## Supplied material
★ ★ ★ ★ ★ ★ ★
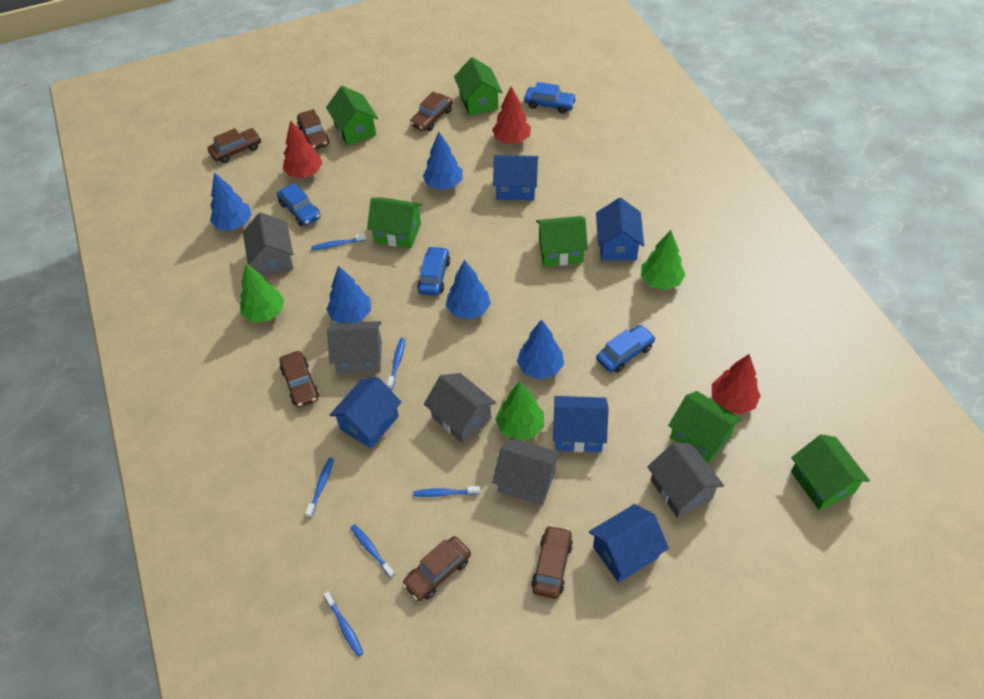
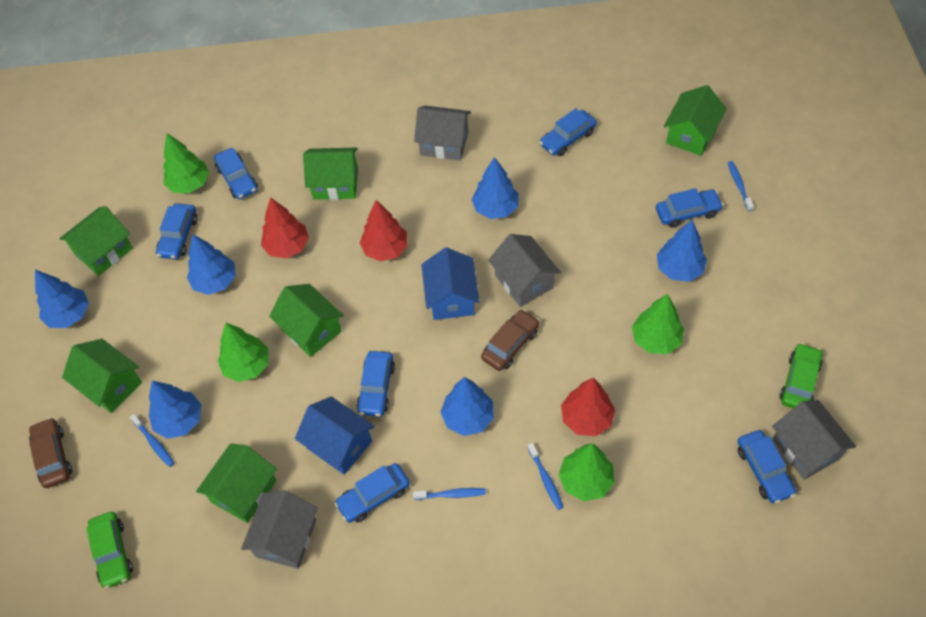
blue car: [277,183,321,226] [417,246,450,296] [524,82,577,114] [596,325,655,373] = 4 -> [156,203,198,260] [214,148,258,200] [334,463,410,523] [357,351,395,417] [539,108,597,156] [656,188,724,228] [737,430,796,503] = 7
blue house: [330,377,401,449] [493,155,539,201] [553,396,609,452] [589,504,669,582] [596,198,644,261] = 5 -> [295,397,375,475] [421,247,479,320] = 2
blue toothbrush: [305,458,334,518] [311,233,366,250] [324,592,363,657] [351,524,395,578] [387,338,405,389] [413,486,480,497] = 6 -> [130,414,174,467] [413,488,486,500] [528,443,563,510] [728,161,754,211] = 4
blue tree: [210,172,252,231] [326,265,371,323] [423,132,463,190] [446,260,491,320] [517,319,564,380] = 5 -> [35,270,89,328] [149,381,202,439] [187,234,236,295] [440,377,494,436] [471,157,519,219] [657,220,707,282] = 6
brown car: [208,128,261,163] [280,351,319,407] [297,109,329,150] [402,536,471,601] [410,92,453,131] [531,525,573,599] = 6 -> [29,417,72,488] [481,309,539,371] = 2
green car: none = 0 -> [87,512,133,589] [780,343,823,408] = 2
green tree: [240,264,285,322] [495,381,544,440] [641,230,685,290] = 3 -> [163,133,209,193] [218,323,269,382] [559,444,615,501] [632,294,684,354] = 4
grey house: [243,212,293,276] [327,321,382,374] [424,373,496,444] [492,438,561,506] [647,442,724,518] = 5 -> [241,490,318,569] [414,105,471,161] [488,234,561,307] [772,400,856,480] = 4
★ ★ ★ ★ ★ ★ ★
Wherever the string "green" turns up in the material, copy the whole line.

## Answer to the exercise
green car: none = 0 -> [87,512,133,589] [780,343,823,408] = 2
green tree: [240,264,285,322] [495,381,544,440] [641,230,685,290] = 3 -> [163,133,209,193] [218,323,269,382] [559,444,615,501] [632,294,684,354] = 4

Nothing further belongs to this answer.